START DATASET RECORDS

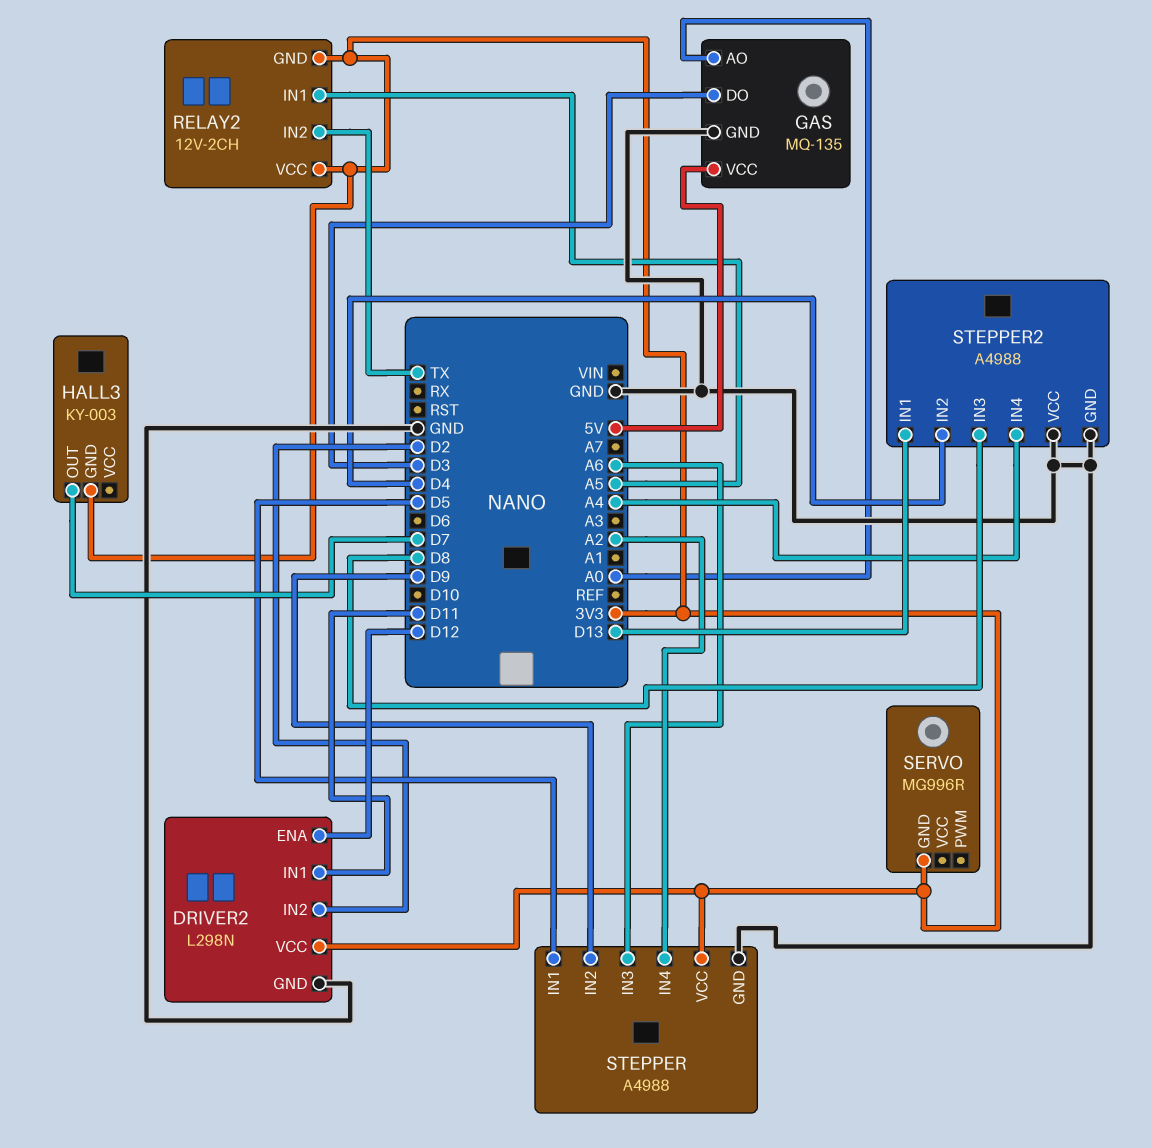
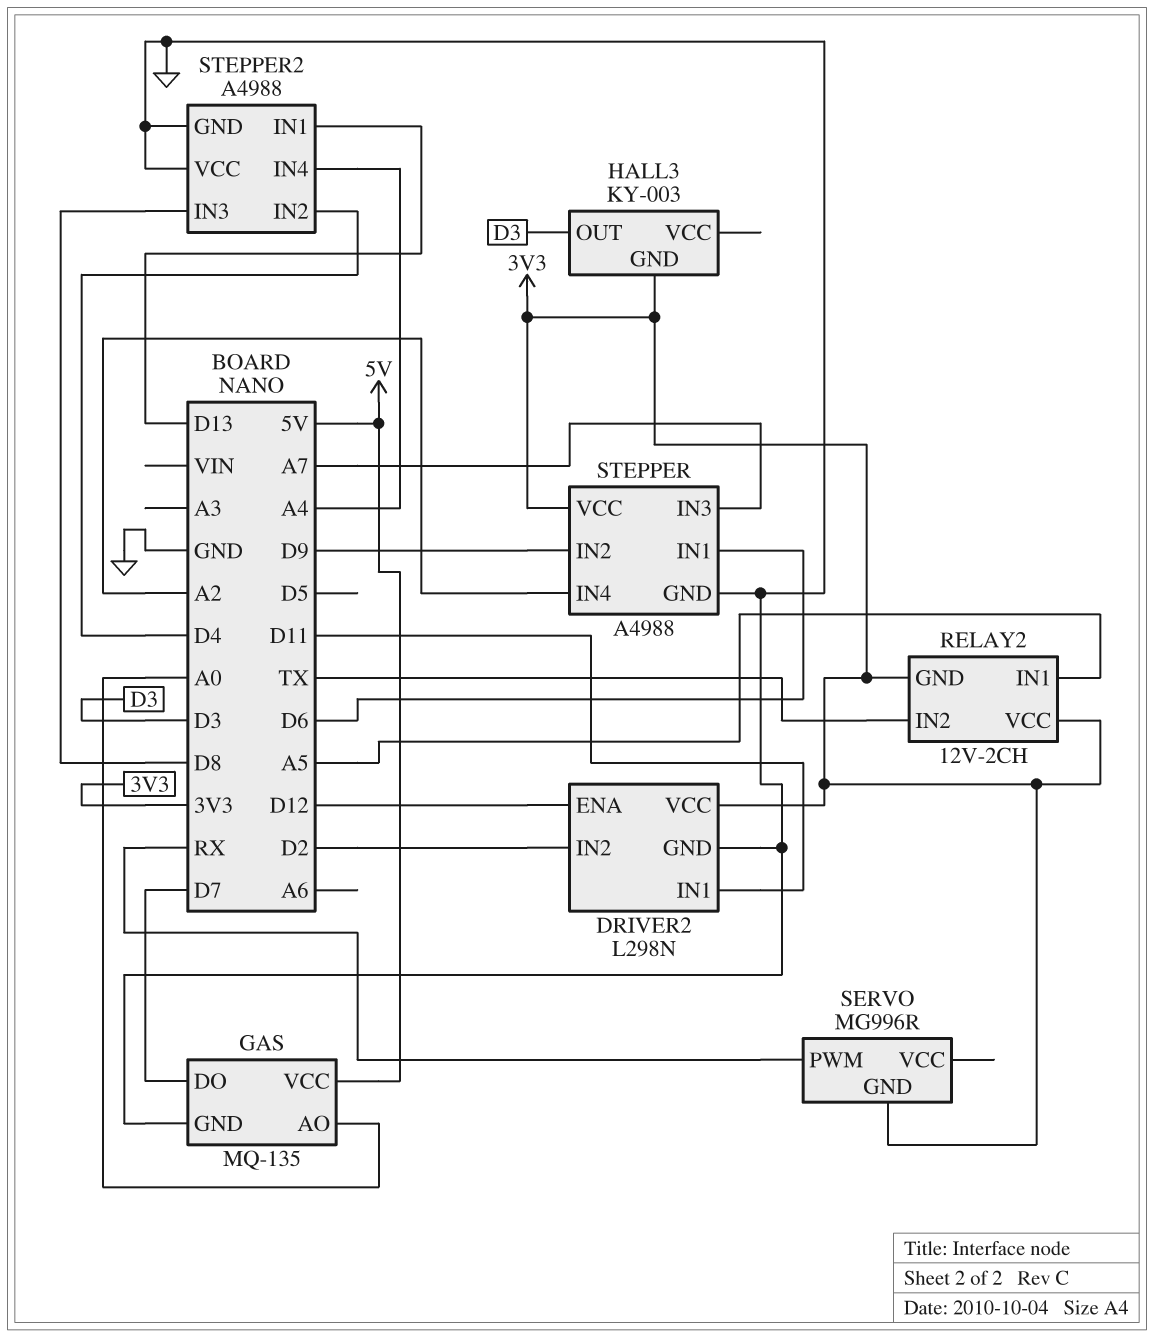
GAS pin DO: D3 -> D7
HALL3 pin OUT: D7 -> D3
SERVO pin PWM: none -> RX
STEPPER pin IN1: D5 -> D6
STEPPER pin IN3: A6 -> A7

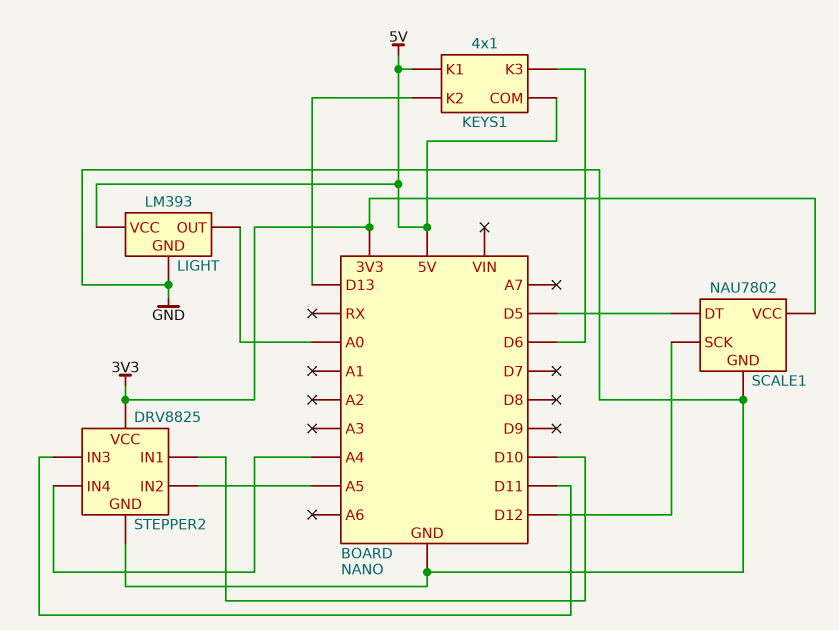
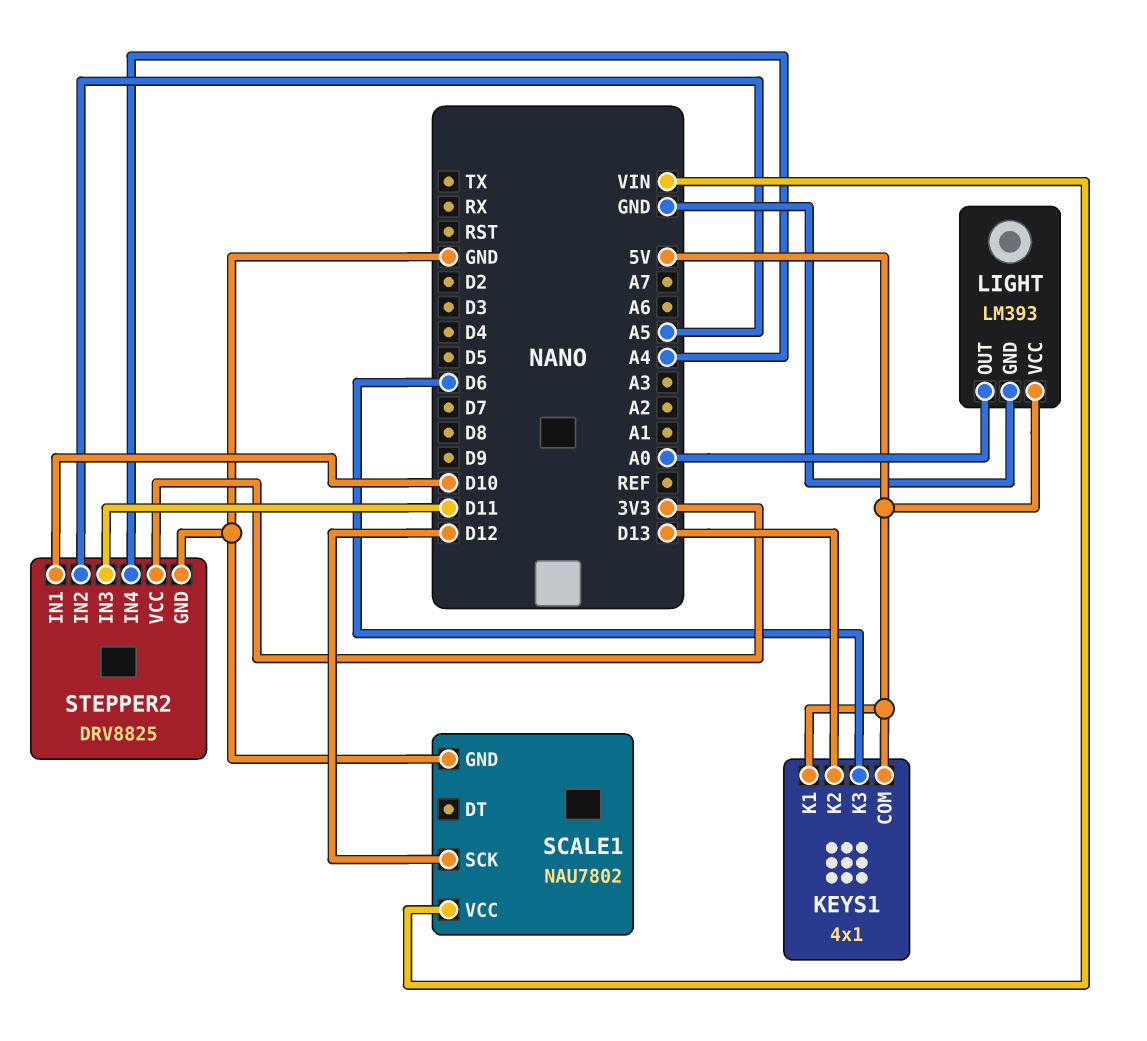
SCALE1 pin DT: D5 -> none
SCALE1 pin VCC: 3V3 -> VIN

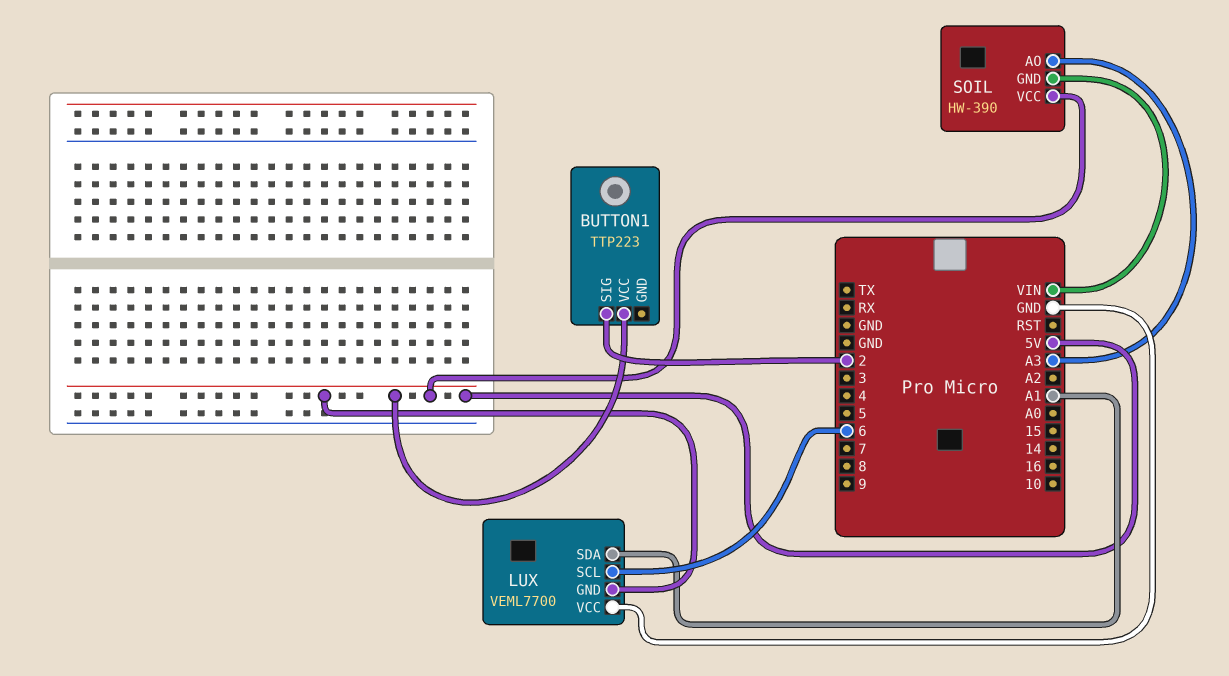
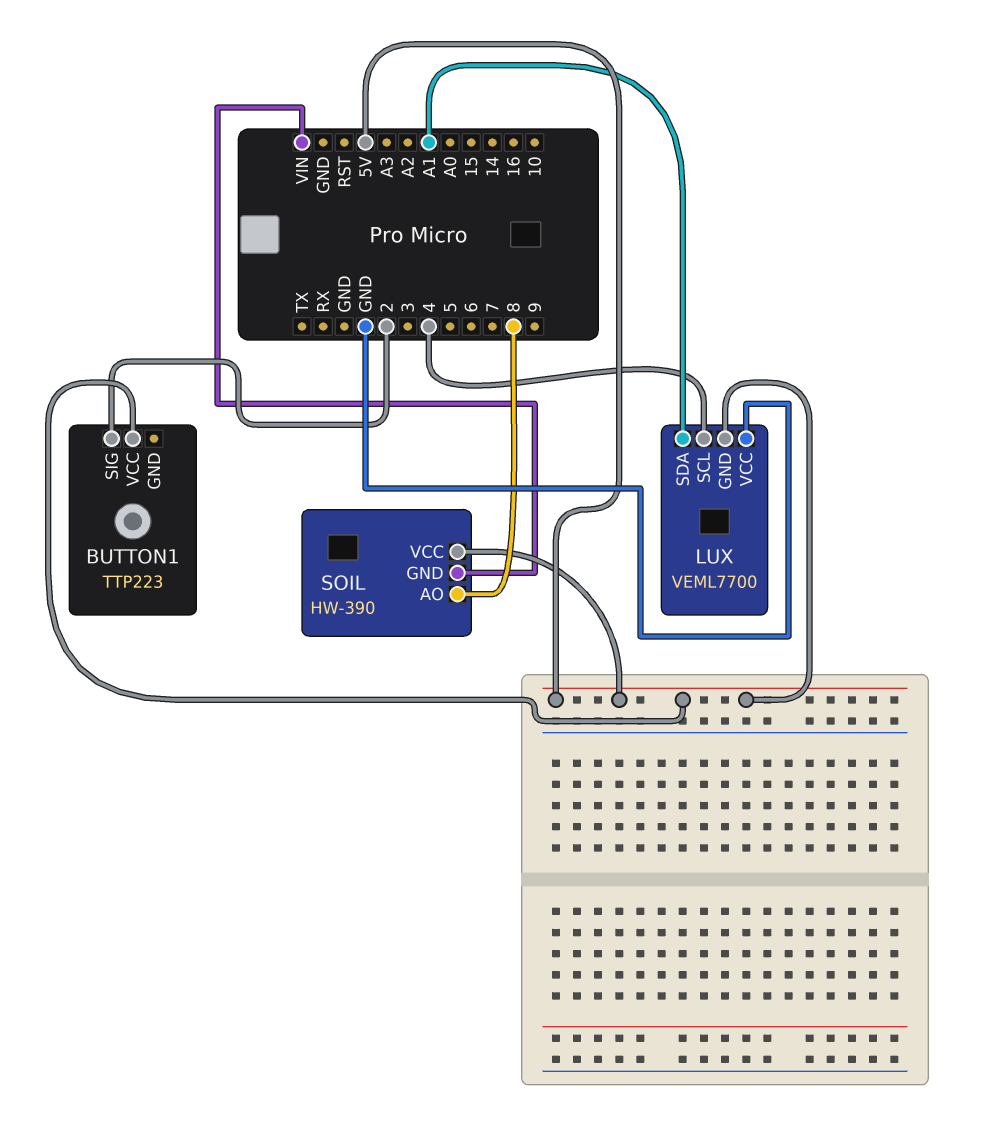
LUX pin SCL: 6 -> 4
SOIL pin AO: A3 -> 8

END DATASET RECORDS

__YOUR ASSIGNMENT__. Your answer must be a single number: how many lines of the records contain the word "none".

__SOLUTION TO THIS EXERCISE__. 2